[Data shown]
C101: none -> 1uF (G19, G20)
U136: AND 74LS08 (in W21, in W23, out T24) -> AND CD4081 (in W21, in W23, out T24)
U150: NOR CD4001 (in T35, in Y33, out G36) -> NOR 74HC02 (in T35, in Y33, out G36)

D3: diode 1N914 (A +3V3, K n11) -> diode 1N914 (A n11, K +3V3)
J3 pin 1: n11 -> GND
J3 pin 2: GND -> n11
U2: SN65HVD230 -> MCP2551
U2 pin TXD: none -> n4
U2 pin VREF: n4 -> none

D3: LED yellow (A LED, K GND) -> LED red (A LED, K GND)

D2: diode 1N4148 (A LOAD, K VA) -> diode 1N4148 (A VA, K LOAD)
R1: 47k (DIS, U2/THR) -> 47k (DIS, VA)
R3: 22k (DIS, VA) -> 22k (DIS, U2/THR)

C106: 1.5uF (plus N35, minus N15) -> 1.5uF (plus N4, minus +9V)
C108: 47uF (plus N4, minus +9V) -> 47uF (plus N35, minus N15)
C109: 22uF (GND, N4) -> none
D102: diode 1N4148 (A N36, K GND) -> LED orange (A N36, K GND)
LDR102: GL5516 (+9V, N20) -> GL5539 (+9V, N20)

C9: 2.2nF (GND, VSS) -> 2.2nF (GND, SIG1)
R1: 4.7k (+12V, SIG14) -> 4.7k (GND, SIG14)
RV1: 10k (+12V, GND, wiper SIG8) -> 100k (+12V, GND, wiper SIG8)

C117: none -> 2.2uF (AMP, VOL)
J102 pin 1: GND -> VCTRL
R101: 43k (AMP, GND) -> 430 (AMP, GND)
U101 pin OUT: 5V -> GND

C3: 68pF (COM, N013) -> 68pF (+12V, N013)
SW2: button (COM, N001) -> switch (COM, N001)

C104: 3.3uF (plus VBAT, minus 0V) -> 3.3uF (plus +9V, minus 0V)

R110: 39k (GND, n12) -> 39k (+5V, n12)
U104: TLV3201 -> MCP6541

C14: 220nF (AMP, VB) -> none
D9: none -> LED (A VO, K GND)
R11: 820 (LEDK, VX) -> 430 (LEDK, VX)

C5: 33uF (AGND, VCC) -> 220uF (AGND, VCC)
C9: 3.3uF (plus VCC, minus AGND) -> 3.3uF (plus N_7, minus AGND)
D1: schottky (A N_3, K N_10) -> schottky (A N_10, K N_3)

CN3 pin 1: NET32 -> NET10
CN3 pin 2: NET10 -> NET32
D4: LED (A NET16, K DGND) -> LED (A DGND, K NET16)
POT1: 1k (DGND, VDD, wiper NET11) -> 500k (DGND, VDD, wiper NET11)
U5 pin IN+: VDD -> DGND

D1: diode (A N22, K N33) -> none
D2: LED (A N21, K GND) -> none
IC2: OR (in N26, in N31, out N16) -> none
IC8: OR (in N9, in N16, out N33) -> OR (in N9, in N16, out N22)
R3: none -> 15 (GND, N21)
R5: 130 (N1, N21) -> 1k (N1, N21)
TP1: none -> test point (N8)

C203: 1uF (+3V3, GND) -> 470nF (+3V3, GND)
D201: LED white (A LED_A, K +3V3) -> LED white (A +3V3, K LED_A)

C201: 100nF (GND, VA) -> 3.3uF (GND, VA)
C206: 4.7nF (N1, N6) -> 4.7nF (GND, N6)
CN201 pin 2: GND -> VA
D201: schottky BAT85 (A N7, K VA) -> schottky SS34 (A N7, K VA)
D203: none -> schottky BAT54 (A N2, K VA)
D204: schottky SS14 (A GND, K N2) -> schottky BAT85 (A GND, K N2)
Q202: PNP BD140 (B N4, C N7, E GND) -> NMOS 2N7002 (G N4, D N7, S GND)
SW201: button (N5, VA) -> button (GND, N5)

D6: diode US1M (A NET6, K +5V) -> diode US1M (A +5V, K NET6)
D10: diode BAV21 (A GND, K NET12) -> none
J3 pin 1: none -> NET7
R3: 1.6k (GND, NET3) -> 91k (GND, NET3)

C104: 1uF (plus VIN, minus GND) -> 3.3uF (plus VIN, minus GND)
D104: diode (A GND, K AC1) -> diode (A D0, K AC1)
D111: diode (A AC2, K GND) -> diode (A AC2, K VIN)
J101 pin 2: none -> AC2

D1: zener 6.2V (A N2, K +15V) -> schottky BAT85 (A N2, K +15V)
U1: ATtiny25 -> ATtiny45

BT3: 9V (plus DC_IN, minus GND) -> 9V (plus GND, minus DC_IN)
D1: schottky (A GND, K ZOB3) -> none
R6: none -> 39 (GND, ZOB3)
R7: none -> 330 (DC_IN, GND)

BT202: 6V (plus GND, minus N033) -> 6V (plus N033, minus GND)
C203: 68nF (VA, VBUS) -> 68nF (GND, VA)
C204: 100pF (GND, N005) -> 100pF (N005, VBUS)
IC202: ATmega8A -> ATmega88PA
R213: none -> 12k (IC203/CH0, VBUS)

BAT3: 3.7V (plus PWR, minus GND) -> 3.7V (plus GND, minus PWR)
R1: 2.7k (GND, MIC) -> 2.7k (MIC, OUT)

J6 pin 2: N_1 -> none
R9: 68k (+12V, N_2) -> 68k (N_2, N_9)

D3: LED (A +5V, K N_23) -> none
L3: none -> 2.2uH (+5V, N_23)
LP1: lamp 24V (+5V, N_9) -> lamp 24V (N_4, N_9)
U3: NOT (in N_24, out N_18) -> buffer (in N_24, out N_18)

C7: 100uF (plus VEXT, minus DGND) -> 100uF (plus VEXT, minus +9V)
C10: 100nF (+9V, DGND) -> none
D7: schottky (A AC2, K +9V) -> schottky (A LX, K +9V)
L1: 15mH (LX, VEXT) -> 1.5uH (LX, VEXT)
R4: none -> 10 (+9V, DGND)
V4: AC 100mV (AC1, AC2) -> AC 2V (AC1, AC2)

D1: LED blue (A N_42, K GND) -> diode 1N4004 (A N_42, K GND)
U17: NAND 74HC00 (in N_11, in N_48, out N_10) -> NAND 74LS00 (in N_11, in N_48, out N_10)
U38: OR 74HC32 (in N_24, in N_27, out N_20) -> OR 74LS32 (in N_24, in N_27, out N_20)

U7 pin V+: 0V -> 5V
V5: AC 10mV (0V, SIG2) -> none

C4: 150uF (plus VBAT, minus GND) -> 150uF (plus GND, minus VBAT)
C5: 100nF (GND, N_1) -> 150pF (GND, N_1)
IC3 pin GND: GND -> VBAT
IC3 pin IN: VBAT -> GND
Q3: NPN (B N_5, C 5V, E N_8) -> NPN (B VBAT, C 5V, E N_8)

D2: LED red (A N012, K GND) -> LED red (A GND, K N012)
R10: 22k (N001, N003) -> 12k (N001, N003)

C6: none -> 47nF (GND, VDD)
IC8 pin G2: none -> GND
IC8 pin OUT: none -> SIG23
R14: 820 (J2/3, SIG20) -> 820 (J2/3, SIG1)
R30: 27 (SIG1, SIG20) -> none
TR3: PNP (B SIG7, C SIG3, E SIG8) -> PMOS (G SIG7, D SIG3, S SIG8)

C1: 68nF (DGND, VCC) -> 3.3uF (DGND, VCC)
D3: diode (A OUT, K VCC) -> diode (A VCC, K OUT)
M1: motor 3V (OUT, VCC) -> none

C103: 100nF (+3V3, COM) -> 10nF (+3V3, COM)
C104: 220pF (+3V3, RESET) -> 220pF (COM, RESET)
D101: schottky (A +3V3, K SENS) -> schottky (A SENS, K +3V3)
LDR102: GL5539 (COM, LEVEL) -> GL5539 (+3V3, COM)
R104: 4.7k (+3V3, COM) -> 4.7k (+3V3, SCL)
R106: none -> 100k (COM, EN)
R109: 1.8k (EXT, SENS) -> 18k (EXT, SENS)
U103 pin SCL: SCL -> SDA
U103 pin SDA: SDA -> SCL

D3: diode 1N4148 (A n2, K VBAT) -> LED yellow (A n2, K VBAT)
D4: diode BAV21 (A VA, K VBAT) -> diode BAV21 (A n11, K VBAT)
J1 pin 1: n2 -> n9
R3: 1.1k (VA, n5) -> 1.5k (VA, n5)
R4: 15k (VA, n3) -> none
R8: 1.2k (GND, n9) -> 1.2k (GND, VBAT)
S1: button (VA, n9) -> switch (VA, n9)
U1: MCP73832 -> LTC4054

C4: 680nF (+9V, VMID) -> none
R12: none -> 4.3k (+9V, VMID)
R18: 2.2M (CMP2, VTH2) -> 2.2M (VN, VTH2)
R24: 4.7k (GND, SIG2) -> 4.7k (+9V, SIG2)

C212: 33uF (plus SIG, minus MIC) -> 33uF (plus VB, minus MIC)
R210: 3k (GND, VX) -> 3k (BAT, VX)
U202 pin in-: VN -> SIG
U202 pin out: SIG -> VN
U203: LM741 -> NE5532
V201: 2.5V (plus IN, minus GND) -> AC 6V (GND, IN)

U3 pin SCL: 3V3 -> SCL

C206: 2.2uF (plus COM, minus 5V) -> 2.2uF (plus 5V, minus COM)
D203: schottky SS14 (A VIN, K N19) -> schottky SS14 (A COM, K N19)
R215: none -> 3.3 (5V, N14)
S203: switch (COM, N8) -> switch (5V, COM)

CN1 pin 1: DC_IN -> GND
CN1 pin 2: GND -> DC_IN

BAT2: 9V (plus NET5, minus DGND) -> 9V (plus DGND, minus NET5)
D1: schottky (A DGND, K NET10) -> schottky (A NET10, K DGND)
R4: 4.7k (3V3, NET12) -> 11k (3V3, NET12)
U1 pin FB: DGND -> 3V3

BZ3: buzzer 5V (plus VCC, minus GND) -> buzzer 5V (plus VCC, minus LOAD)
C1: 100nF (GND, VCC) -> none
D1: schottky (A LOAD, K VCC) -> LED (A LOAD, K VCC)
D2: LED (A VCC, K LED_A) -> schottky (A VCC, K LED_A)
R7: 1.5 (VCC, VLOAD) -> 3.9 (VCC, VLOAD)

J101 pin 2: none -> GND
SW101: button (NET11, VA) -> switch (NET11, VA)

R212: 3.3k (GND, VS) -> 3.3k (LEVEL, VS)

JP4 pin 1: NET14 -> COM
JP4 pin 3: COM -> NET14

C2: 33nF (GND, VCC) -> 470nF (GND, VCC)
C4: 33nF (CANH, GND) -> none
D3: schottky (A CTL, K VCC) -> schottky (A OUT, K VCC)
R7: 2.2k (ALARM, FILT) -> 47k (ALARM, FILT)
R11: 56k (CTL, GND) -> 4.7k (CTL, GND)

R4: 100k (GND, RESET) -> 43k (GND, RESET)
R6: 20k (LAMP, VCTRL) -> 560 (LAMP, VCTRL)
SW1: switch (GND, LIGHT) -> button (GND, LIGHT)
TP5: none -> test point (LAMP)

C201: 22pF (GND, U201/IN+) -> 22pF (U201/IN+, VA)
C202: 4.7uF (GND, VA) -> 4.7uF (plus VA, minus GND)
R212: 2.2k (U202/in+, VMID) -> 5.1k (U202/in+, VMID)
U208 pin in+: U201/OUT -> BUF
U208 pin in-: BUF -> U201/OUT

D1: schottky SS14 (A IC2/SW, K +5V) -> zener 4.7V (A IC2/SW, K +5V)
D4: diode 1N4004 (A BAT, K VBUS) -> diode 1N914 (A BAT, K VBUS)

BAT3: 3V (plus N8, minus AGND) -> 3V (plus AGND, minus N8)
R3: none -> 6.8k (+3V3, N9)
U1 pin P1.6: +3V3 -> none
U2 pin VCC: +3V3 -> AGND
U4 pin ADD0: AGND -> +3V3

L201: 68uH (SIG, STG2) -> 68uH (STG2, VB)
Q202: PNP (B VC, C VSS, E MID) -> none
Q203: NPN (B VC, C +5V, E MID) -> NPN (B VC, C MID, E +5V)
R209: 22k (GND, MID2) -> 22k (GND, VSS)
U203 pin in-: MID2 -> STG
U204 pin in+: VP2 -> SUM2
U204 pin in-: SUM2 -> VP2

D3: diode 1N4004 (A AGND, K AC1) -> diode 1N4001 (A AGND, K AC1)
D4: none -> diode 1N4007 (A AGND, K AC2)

[Task requirements] Every line in the listing that holds the string "wiper" should be copied out.

[Exercise result]
RV1: 10k (+12V, GND, wiper SIG8) -> 100k (+12V, GND, wiper SIG8)
POT1: 1k (DGND, VDD, wiper NET11) -> 500k (DGND, VDD, wiper NET11)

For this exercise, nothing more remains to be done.